EXERCISE AIM »
Copy out each line below that contains the word "with". Case counts.

DATA SHOWN »
__________________________________________________

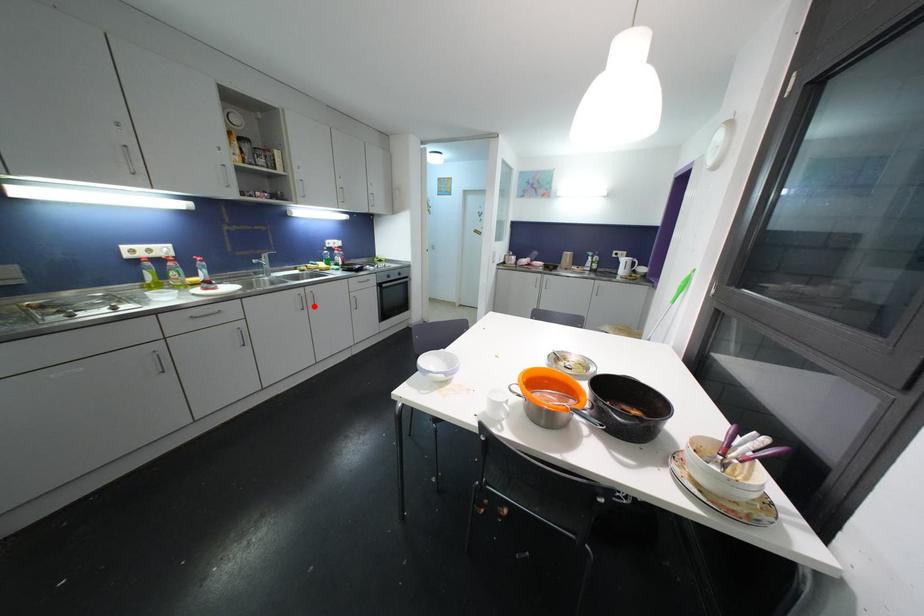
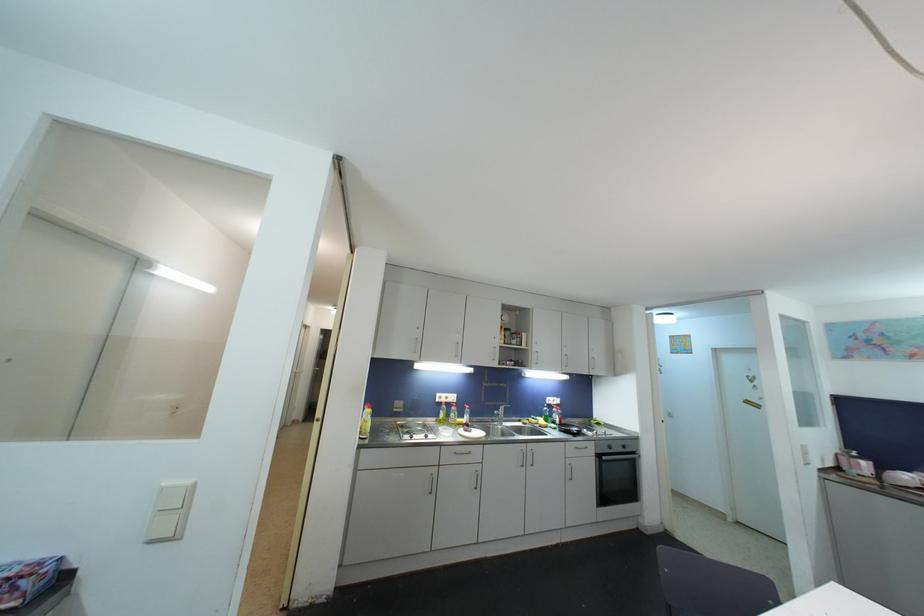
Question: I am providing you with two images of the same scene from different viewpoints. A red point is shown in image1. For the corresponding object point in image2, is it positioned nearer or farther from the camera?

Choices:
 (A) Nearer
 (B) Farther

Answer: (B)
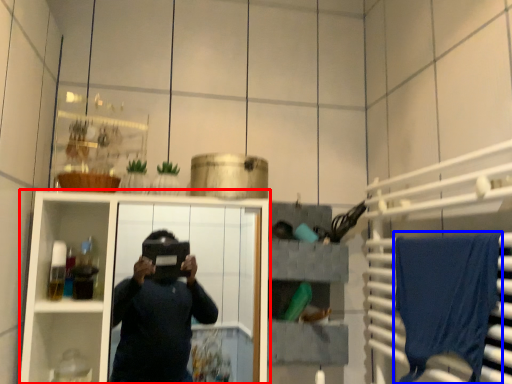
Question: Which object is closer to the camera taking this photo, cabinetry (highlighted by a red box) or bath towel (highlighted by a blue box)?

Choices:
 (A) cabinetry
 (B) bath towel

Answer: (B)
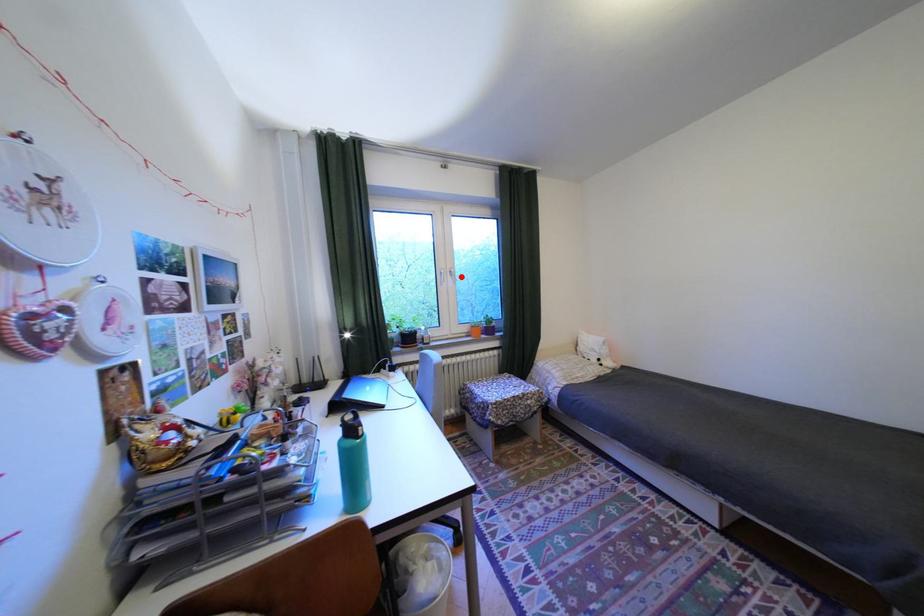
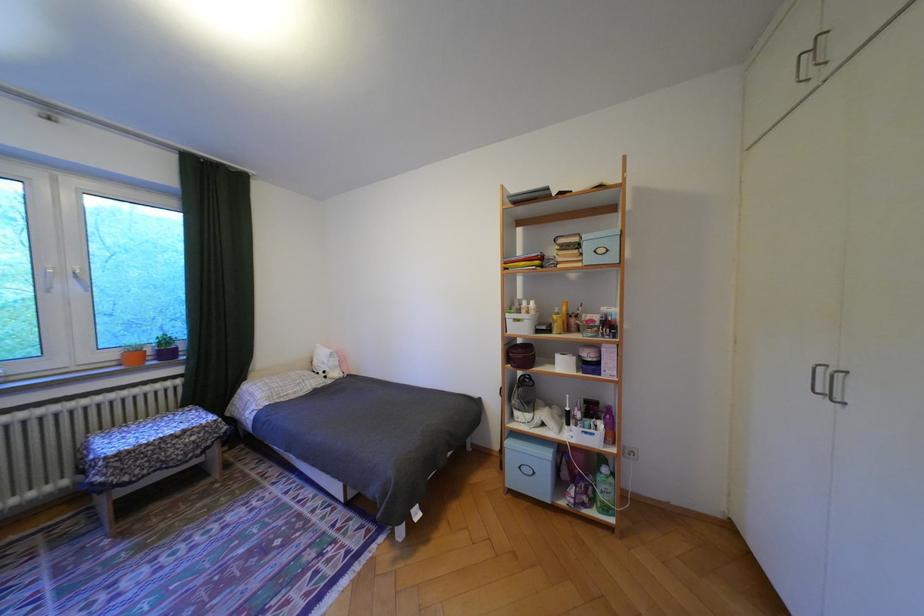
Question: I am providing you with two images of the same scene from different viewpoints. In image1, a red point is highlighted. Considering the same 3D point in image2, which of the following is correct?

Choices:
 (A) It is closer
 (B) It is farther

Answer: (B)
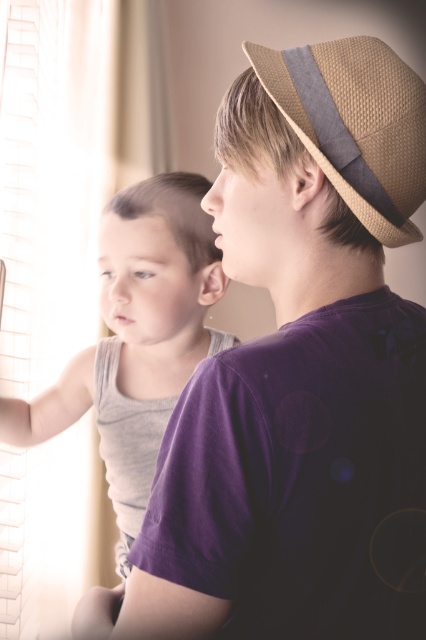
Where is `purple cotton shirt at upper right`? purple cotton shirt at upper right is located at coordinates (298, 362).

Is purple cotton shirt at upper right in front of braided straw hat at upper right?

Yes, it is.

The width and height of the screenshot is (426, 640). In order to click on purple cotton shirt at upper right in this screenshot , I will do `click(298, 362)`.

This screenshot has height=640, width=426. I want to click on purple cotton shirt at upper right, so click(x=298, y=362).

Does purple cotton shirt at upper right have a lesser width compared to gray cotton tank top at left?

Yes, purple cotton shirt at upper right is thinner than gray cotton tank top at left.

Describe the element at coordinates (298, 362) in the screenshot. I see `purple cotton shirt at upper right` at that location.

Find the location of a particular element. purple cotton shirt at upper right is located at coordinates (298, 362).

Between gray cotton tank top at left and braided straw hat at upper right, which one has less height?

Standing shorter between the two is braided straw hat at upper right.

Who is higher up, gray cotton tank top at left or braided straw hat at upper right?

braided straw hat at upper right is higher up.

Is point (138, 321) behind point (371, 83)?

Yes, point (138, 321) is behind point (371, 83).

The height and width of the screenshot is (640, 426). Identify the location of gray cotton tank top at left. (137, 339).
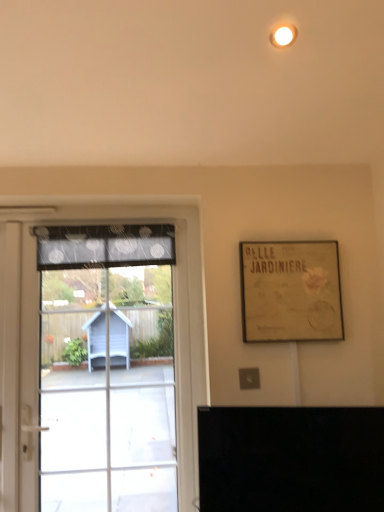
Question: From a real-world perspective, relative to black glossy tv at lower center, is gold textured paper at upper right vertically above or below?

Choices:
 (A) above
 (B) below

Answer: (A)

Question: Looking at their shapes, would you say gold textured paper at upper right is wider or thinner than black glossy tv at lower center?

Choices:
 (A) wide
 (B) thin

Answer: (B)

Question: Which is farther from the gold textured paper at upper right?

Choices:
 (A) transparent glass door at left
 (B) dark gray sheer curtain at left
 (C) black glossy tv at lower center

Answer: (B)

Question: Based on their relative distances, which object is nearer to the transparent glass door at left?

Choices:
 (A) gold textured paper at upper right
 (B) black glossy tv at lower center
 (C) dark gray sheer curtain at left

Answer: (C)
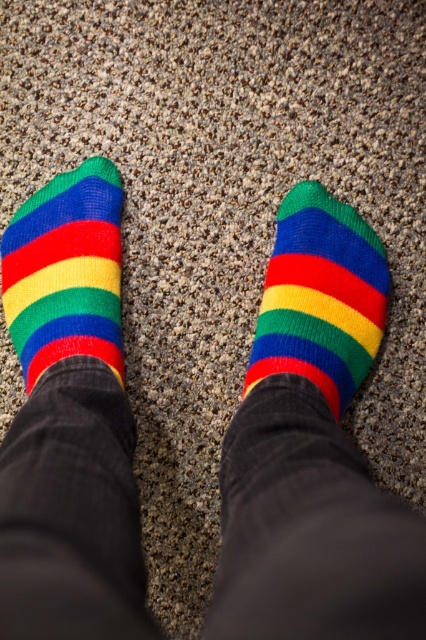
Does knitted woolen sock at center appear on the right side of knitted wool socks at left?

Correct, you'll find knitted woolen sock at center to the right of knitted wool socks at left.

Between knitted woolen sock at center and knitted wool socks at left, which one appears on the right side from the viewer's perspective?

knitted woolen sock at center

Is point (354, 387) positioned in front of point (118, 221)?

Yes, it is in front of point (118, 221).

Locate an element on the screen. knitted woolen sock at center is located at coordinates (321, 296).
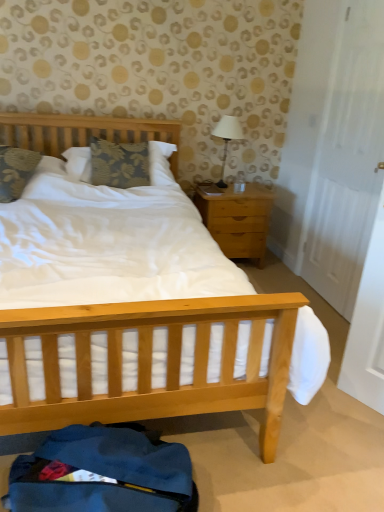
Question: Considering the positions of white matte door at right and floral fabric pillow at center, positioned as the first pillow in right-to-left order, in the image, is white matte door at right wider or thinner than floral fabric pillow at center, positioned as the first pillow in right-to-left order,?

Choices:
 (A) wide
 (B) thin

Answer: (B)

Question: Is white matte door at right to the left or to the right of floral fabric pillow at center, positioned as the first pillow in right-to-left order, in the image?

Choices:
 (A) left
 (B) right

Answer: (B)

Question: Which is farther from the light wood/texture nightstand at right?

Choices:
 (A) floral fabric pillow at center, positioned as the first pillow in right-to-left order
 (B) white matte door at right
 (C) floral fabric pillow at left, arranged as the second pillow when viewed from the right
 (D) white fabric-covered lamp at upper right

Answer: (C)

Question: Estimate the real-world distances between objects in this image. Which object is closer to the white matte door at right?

__________________________________________________

RESPONSE TO THIS EXERCISE »
Question: I am providing you with two images of the same scene from different viewpoints. A red point is shown in image1. For the corresponding object point in image2, is it positioned nearer or farther from the camera?
Question: I am providing you with two images of the same scene from different viewpoints. In image1, a red point is highlighted. Considering the same 3D point in image2, which of the following is correct?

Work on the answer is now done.